Set problem —
Render the notation from the start of the items through the line containing "a8-^) cis'16( e'8.) fis'8.( gis8.-. |" as a numbered list, with both ends included and blank lines skipped. Leave the picture out of your answer.
:: Input material
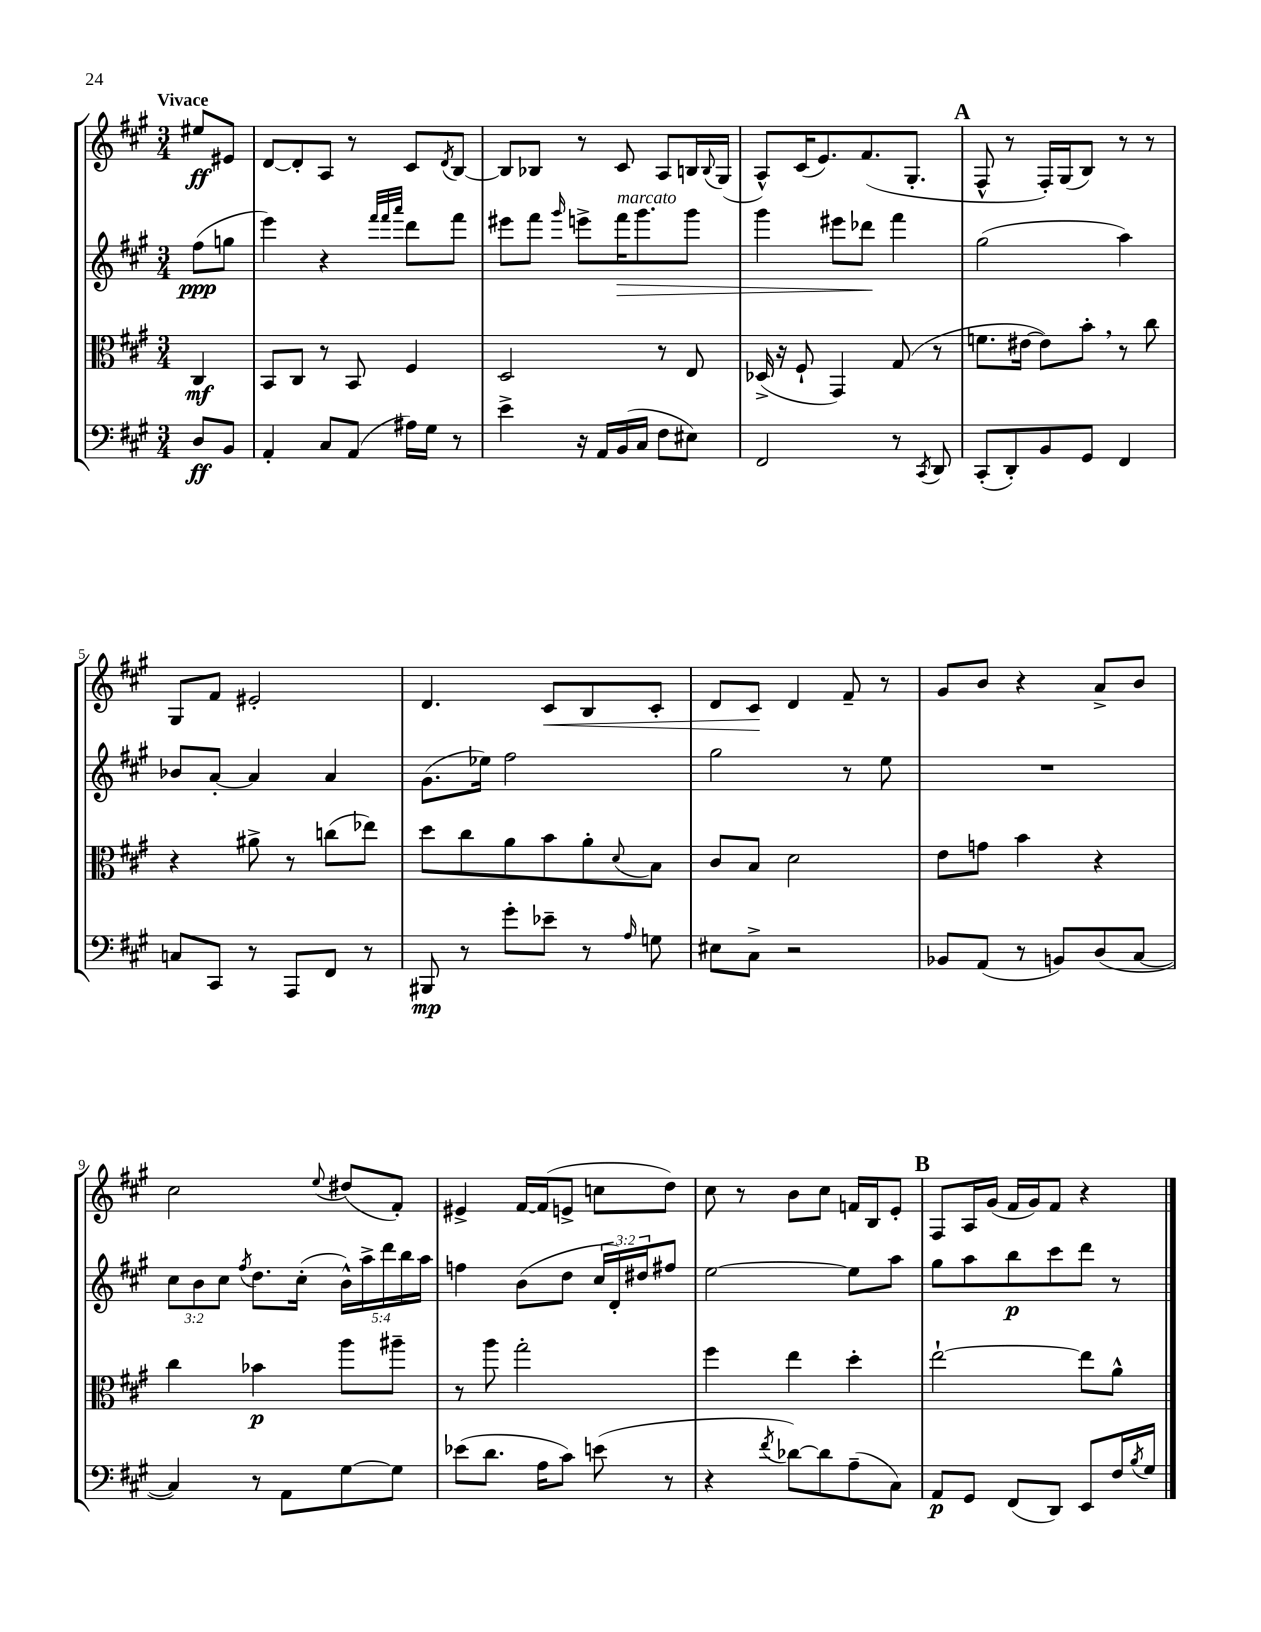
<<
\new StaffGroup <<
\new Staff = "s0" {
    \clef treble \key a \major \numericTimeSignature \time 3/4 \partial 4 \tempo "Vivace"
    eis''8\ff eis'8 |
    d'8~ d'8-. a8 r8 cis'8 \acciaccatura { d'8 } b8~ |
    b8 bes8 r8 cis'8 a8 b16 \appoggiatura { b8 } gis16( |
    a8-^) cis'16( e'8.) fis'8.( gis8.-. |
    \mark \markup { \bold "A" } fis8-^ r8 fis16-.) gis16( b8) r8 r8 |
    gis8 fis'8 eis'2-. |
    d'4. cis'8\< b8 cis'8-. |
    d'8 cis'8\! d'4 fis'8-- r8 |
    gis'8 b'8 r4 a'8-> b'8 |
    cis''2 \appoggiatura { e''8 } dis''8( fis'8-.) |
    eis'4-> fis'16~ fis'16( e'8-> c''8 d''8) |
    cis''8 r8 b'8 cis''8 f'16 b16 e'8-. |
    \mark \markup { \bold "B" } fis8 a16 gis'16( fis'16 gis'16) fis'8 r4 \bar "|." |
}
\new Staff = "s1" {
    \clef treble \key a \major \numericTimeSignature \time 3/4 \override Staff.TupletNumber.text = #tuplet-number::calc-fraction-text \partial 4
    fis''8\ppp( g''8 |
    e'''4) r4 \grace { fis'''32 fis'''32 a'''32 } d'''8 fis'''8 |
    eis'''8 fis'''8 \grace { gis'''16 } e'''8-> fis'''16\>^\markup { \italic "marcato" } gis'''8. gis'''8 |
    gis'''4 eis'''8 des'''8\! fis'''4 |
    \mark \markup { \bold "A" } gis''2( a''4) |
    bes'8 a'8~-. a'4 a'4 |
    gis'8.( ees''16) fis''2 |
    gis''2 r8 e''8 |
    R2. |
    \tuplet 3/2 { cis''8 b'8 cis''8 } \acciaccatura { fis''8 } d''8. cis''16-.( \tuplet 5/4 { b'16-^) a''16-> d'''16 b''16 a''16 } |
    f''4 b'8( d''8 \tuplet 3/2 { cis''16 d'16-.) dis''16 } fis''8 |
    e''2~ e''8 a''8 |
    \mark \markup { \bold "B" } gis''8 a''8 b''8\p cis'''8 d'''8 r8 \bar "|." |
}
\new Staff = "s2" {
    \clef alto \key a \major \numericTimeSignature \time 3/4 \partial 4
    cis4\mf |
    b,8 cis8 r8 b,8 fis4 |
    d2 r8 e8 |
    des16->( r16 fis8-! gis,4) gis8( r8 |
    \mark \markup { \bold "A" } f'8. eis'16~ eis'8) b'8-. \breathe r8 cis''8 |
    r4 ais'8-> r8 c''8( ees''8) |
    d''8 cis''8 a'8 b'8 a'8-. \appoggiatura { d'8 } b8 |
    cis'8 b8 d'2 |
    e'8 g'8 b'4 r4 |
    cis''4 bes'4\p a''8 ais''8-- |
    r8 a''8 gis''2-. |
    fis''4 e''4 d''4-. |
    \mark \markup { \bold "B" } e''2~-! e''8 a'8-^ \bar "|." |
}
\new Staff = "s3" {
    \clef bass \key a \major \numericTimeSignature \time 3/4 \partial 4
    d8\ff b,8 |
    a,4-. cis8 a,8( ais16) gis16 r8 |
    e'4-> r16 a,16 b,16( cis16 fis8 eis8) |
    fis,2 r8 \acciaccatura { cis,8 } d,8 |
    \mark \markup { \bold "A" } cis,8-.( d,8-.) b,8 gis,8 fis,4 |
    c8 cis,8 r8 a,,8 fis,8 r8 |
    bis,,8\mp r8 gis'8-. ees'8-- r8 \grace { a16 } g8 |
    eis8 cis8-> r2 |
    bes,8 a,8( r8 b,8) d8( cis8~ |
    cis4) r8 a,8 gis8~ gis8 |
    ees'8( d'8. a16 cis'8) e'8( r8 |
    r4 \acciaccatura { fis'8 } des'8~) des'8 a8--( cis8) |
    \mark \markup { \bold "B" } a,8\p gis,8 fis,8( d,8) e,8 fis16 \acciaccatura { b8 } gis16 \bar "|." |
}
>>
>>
::::
The response —
1. <<
2. \new StaffGroup <<
3. \new Staff = "s0" {
4.     \clef treble \key a \major \numericTimeSignature \time 3/4 \partial 4 \tempo "Vivace"
5.     eis''8\ff eis'8 |
6.     d'8~ d'8-. a8 r8 cis'8 \acciaccatura { d'8 } b8~ |
7.     b8 bes8 r8 cis'8 a8 b16 \appoggiatura { b8 } gis16( |
8.     a8-^) cis'16( e'8.) fis'8.( gis8.-. |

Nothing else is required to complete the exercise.